TASK OBJECTIVE:
Look through the material below. Return exactly the lines from the one with "camera: 80 degrees left, 10 degrees down" through the one with "(524, 504) = (410, 322): green button -> none", both included.

WORKING DATA:

═══

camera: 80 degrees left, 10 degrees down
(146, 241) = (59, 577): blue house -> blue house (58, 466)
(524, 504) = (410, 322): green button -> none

═══

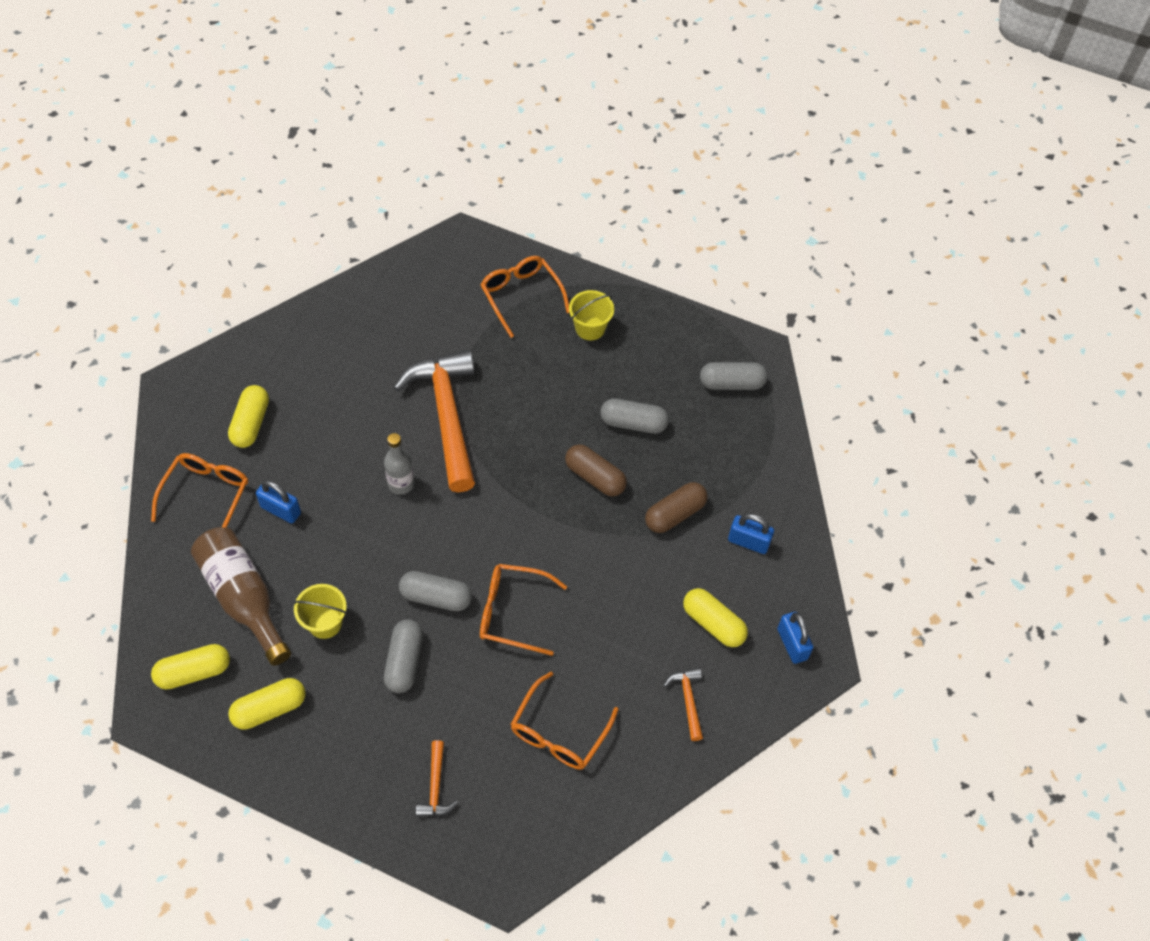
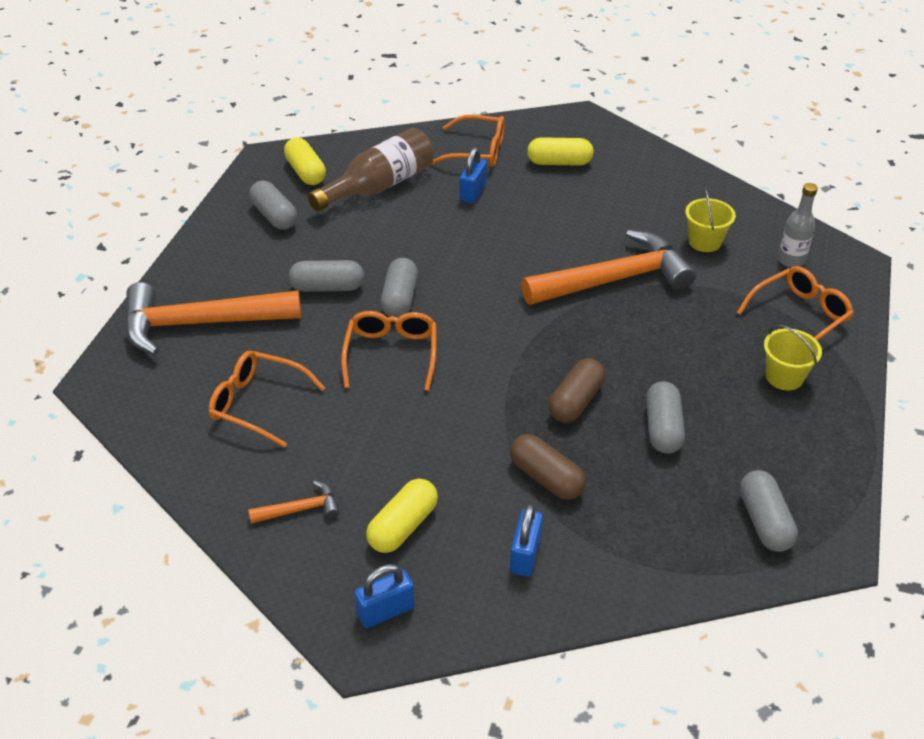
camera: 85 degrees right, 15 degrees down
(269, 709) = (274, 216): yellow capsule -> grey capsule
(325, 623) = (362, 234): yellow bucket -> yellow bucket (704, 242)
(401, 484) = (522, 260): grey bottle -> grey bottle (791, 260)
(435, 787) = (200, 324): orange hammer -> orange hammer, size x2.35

═══

RESULT OF THE EXERCISE:
camera: 80 degrees left, 10 degrees down
(146, 241) = (59, 577): blue house -> blue house (58, 466)
(524, 504) = (410, 322): green button -> none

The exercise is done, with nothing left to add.